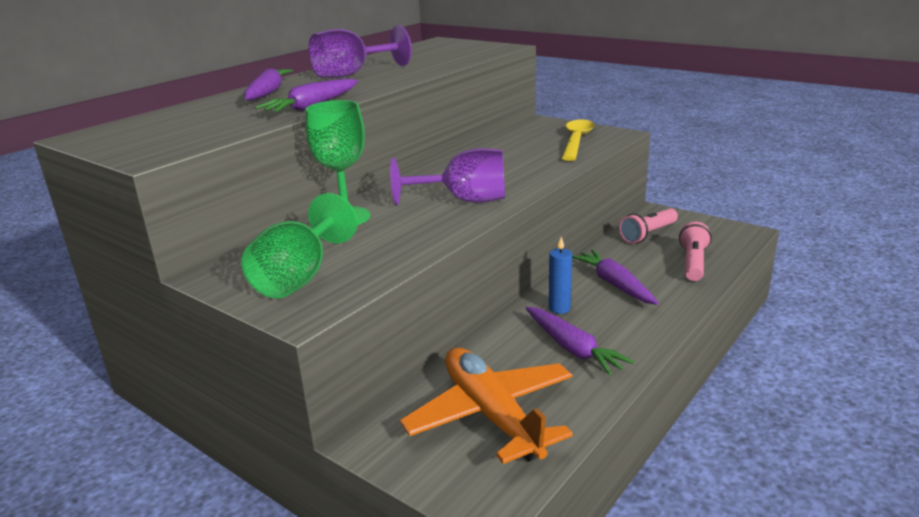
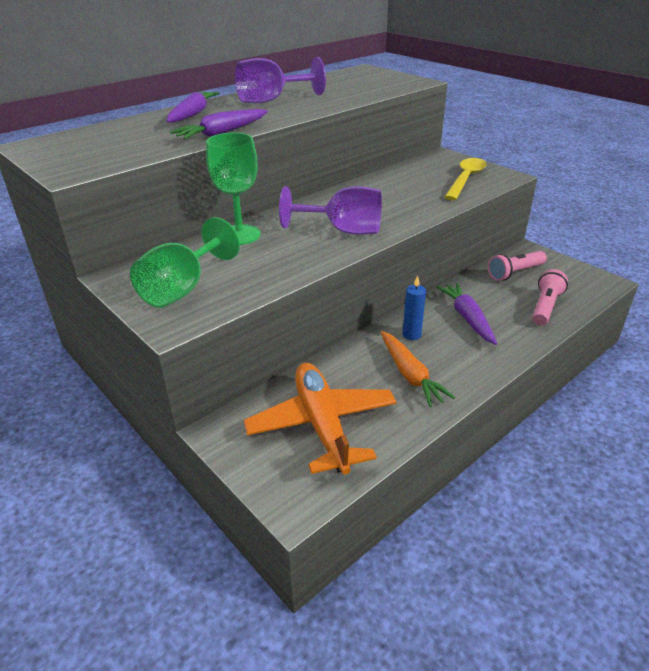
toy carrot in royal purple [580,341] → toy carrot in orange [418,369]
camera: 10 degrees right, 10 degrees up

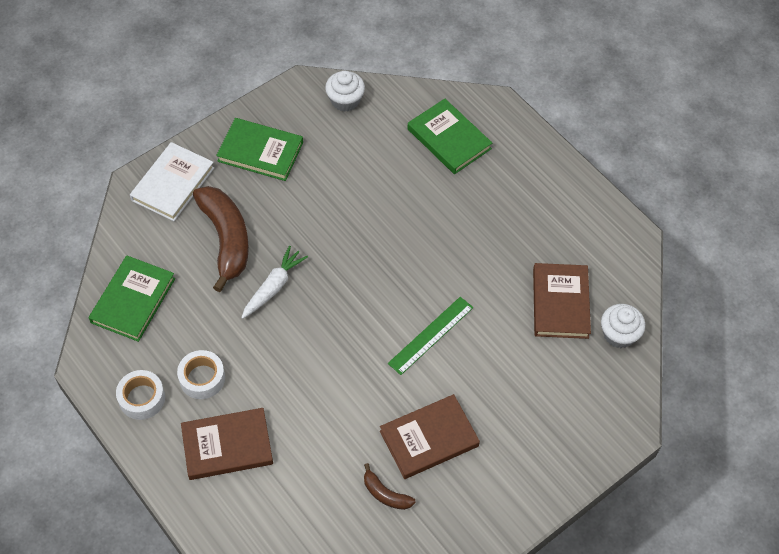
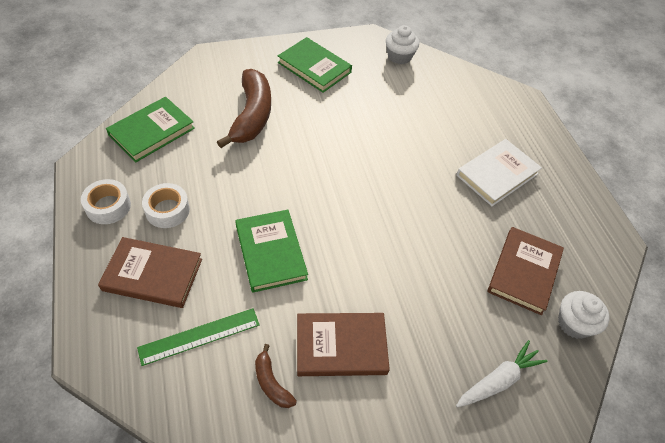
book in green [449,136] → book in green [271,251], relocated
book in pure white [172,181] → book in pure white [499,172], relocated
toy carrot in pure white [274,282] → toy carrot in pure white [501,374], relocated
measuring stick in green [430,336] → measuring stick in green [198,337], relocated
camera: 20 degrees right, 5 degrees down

[Task to complete]
If an entry above contains a picture, leave that picture out and copy everything else exactly.

[Exercise answer]
toy carrot in royal purple [580,341] → toy carrot in orange [418,369]
camera: 10 degrees right, 10 degrees up

book in green [449,136] → book in green [271,251], relocated
book in pure white [172,181] → book in pure white [499,172], relocated
toy carrot in pure white [274,282] → toy carrot in pure white [501,374], relocated
measuring stick in green [430,336] → measuring stick in green [198,337], relocated
camera: 20 degrees right, 5 degrees down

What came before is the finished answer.